(Excerpts from a dataset)

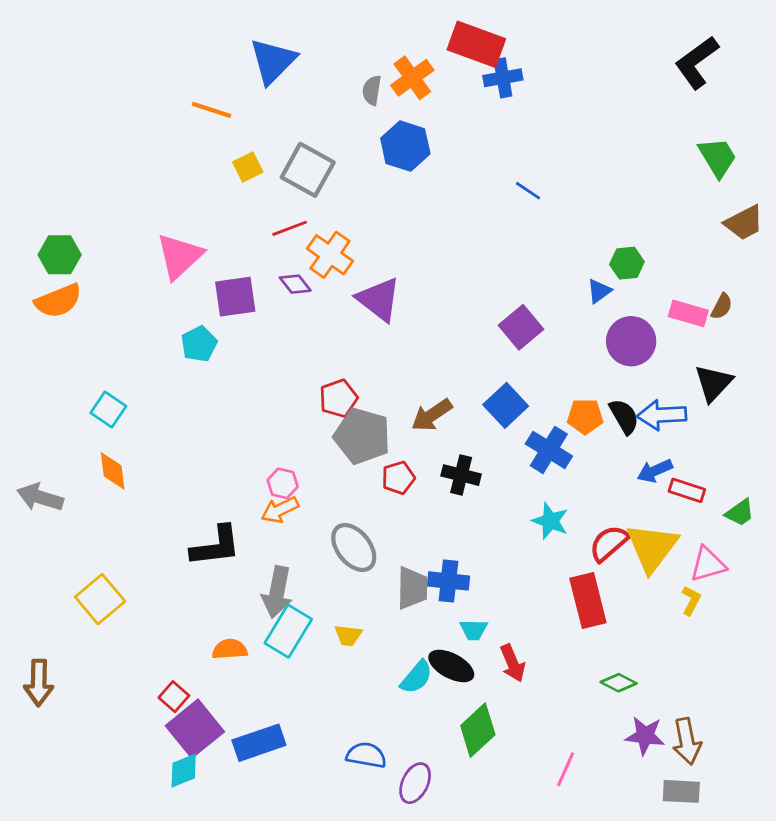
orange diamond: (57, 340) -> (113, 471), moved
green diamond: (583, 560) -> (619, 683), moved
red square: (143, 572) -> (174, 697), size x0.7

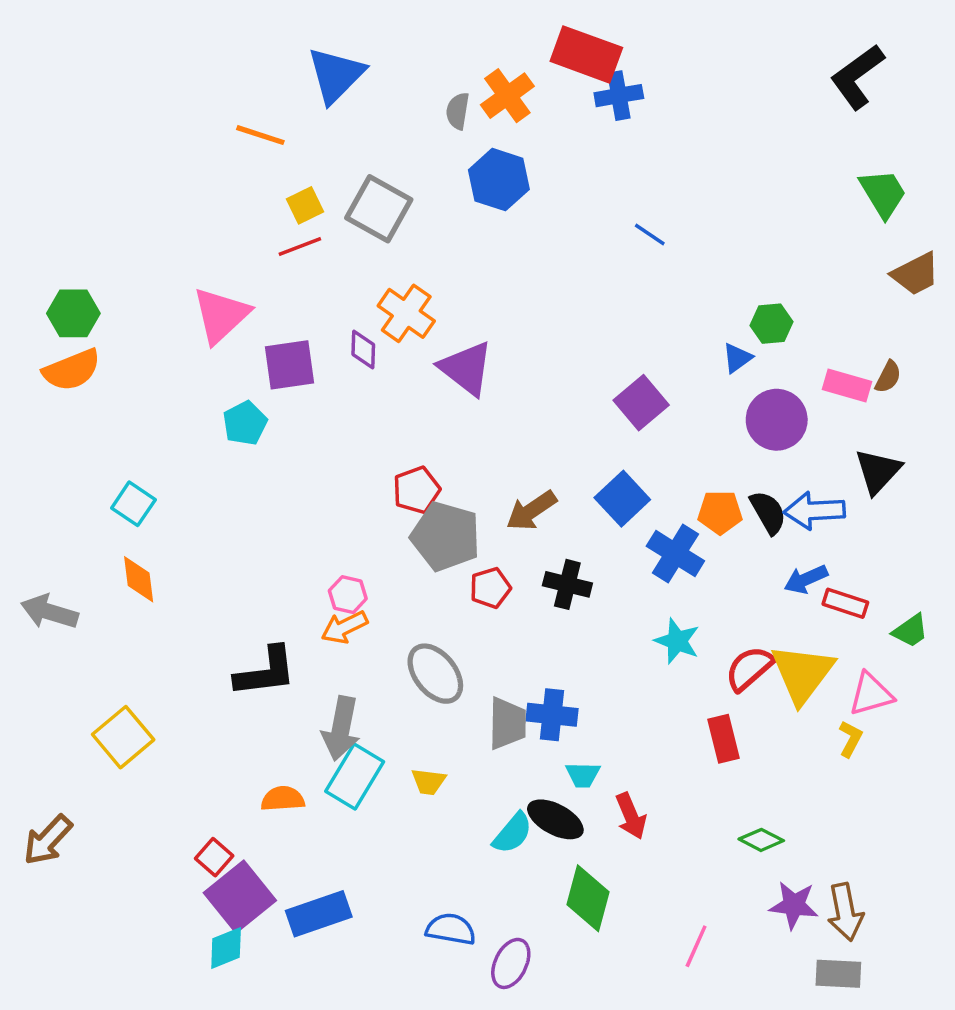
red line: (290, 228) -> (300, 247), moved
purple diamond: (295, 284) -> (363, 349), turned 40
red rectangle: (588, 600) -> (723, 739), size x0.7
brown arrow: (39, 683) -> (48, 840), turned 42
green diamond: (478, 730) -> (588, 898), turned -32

...

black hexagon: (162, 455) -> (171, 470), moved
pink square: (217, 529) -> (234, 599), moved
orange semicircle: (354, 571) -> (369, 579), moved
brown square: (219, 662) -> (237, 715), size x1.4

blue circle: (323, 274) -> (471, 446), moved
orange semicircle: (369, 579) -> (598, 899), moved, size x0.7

### ACTIVITY
Please reproduce the lines from the line with "black hexagon: (162, 455)" to the line with "orange semicircle: (369, 579)", both ends included, exactly as they appear above.

### TASK ANSWER
black hexagon: (162, 455) -> (171, 470), moved
pink square: (217, 529) -> (234, 599), moved
orange semicircle: (354, 571) -> (369, 579), moved
brown square: (219, 662) -> (237, 715), size x1.4

blue circle: (323, 274) -> (471, 446), moved
orange semicircle: (369, 579) -> (598, 899), moved, size x0.7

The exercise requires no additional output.